→ **The task**
As you print the data below, keep every line exactly as it is and leave the images behind.

→ **Data below**

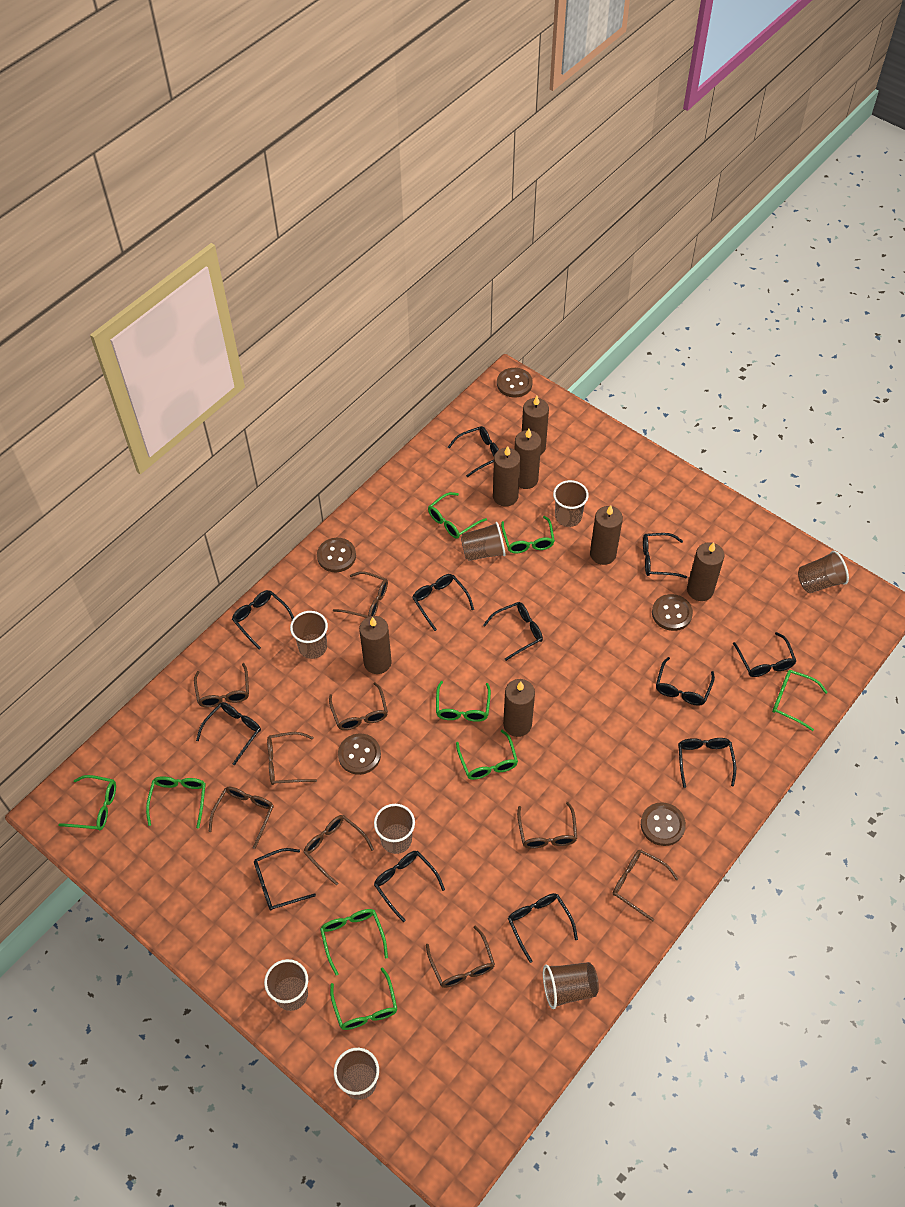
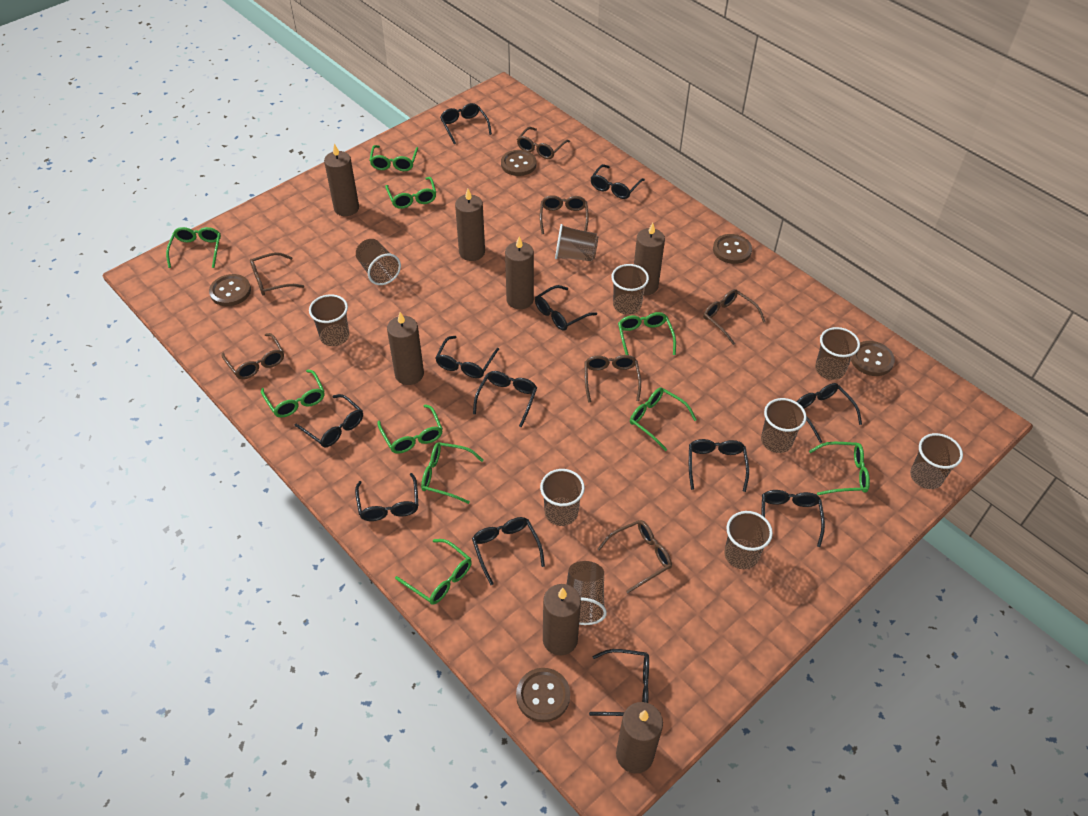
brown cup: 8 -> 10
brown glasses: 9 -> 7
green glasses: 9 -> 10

→ **Exercise result**
brown cup: 8 -> 10
brown glasses: 9 -> 7
green glasses: 9 -> 10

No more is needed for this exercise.